[SUPPLIED DATA]
[Start of Attachment]

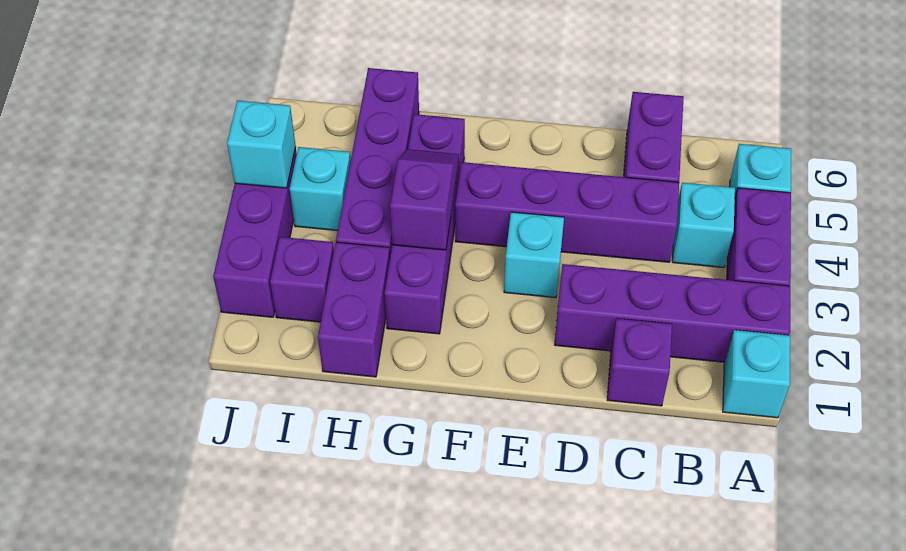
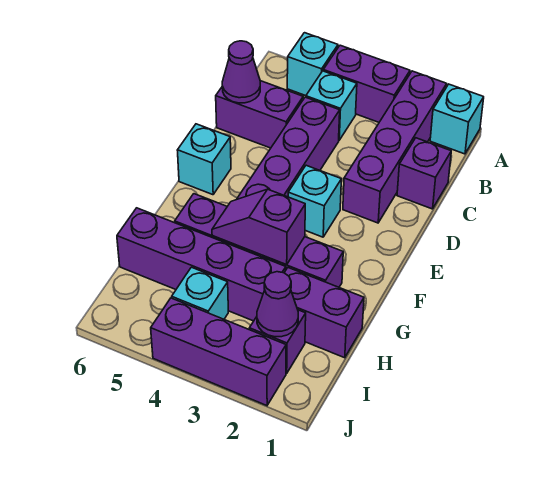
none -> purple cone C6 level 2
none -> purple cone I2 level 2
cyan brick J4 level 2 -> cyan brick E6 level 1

[End of Attachment]
[Start of Attachment]

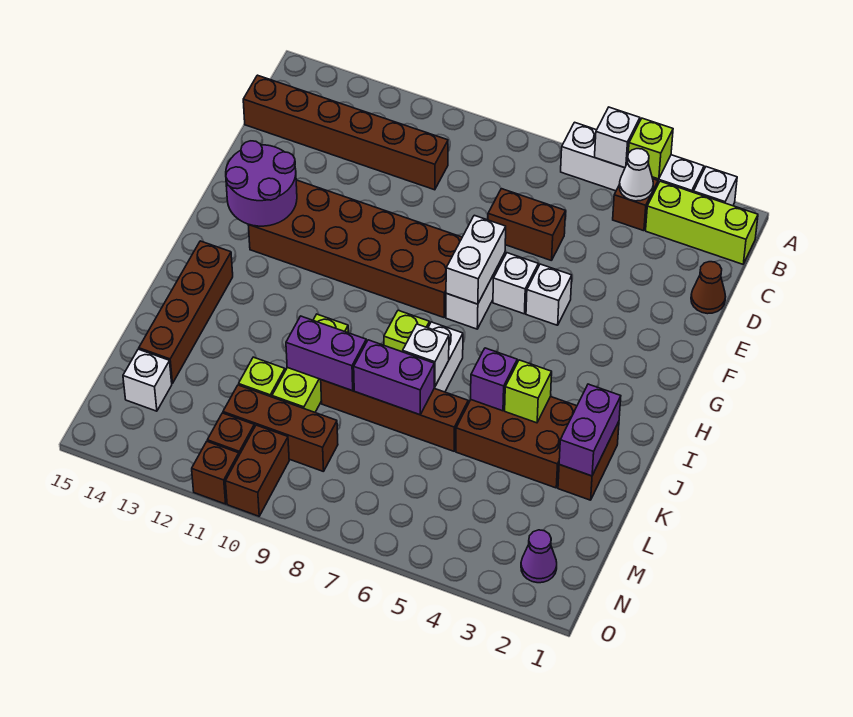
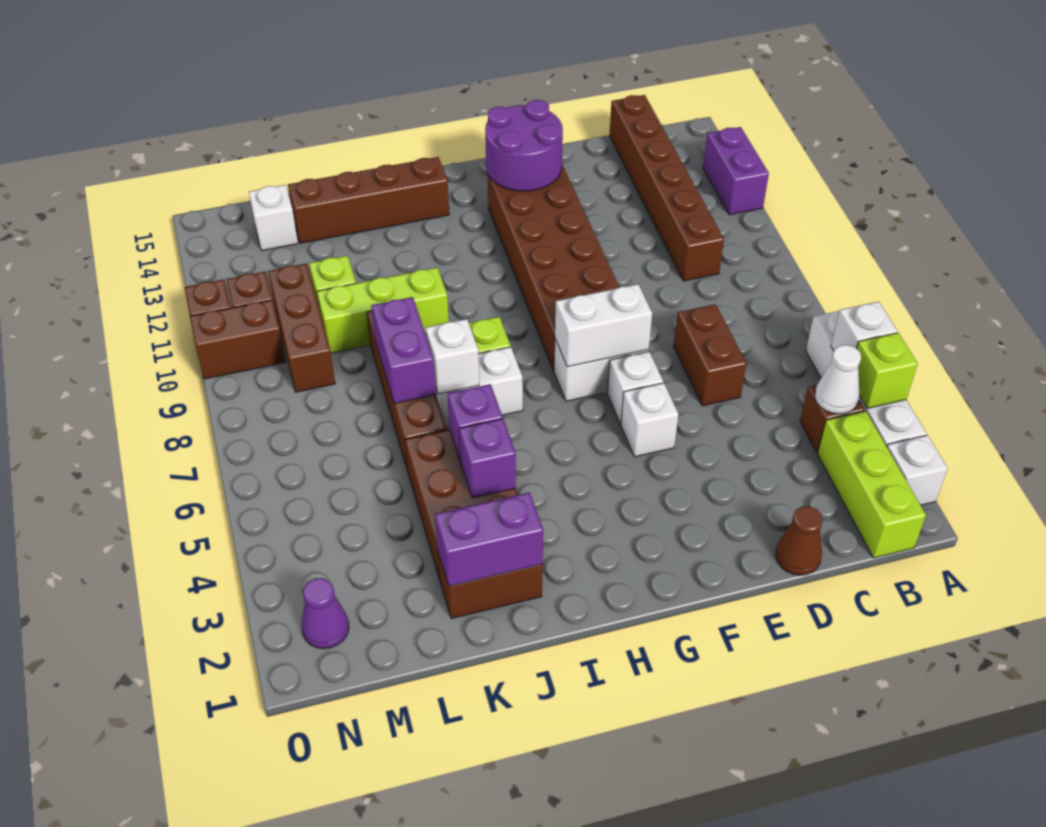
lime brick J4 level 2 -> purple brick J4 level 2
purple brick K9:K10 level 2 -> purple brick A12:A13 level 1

[End of Attachment]
[Start of Attachment]

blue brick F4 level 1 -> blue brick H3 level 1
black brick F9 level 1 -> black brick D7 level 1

[End of Attachment]

[WHAT YOU HAVE TO DO] Gather every line from the listing above in which the word "none" appears.

[RESPONSE TO THIS EXERCISE]
none -> purple cone C6 level 2
none -> purple cone I2 level 2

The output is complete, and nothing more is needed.